━━━ THE INPUT ━━━

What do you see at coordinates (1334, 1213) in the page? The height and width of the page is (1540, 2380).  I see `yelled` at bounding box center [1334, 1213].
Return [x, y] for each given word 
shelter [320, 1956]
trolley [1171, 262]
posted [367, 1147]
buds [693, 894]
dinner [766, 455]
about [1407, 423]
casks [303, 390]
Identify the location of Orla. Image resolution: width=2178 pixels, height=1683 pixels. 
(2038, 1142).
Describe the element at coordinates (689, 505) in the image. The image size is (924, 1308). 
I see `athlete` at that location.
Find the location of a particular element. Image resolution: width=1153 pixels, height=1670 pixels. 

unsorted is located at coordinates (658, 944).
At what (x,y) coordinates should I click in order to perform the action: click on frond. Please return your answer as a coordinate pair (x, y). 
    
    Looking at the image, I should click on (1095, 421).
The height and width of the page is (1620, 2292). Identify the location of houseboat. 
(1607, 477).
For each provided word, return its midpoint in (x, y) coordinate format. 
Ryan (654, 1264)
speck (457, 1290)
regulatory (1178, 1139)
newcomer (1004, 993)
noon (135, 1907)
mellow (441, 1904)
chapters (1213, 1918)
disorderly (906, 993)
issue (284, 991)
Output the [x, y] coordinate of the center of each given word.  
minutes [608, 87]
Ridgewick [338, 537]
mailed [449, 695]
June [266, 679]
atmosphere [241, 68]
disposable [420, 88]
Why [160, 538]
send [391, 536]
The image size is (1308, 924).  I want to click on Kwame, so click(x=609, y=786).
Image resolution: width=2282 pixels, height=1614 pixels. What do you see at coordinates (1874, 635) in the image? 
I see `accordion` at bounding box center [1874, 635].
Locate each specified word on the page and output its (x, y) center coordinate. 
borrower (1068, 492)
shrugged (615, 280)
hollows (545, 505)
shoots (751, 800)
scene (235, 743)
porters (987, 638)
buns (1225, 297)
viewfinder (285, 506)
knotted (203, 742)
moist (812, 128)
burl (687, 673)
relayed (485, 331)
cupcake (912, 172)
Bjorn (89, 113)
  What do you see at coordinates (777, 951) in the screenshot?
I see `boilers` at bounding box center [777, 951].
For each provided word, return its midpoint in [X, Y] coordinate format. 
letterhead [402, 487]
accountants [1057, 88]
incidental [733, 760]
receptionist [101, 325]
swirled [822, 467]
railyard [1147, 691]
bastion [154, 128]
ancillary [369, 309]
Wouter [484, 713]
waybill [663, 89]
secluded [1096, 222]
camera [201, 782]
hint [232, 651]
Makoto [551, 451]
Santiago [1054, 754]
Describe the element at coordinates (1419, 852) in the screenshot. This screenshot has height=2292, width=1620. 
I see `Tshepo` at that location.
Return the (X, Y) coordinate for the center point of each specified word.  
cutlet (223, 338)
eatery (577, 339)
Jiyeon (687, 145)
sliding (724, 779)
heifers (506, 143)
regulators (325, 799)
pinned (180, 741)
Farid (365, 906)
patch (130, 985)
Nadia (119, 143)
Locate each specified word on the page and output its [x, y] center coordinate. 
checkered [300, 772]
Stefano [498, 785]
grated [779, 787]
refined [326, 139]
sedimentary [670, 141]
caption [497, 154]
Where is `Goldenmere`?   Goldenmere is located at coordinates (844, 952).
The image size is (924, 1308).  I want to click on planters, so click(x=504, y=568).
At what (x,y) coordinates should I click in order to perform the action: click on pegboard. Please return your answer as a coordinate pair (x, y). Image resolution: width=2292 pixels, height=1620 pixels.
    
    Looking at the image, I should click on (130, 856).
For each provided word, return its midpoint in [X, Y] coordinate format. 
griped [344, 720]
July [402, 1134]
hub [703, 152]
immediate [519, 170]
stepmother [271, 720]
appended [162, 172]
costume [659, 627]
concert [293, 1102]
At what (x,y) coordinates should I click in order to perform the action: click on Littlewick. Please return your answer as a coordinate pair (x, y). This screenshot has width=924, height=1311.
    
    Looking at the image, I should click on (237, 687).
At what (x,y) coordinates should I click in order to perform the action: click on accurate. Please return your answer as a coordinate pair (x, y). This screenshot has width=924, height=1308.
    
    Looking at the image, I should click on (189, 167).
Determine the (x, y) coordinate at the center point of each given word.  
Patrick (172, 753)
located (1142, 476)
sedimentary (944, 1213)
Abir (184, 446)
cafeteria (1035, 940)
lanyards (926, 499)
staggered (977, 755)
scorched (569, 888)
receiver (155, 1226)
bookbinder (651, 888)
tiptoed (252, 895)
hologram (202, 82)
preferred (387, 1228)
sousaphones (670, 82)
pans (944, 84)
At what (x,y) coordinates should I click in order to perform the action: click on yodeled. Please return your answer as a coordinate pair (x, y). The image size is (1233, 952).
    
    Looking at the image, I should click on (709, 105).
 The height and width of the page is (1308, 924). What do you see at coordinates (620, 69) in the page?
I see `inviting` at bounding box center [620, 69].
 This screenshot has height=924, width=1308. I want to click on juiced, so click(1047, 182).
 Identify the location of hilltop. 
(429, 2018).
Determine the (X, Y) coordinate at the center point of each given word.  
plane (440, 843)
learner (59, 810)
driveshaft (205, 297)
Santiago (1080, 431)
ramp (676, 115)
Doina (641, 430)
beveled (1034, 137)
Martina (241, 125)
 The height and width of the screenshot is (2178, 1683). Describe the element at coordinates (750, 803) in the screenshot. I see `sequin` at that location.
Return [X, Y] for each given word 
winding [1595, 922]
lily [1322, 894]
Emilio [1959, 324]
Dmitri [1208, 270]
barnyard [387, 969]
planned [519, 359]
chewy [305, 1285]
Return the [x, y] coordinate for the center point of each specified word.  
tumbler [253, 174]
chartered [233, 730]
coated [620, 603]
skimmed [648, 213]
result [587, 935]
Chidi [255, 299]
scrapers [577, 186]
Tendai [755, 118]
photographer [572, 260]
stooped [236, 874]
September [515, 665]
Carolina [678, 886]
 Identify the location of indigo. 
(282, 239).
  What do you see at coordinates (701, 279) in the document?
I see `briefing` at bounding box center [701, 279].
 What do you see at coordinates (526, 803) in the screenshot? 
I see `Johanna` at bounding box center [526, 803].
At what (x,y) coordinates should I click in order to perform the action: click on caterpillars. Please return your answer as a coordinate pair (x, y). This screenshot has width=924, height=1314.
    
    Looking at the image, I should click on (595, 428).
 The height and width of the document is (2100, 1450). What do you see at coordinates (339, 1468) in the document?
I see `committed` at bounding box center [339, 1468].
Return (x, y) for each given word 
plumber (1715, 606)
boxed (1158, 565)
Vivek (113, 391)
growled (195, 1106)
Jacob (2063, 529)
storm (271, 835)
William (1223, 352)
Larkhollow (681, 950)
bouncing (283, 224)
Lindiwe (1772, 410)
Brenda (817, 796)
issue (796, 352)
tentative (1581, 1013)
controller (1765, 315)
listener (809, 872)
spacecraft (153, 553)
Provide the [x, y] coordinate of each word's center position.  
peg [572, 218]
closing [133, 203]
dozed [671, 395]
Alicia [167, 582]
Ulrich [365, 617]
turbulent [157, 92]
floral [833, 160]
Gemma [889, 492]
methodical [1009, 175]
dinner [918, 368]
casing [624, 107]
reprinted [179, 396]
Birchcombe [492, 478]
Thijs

━━━

TASK BRIEF: Select every line of the records above that contains the word "resolution". Treat uppercase and lowercase as different.

TASK OUTPUT:
Identify the location of Orla. Image resolution: width=2178 pixels, height=1683 pixels. 
Find the location of a particular element. Image resolution: width=1153 pixels, height=1670 pixels. 
Image resolution: width=2282 pixels, height=1614 pixels. What do you see at coordinates (1874, 635) in the image? 
At what (x,y) coordinates should I click in order to perform the action: click on pegboard. Please return your answer as a coordinate pair (x, y). Image resolution: width=2292 pixels, height=1620 pixels.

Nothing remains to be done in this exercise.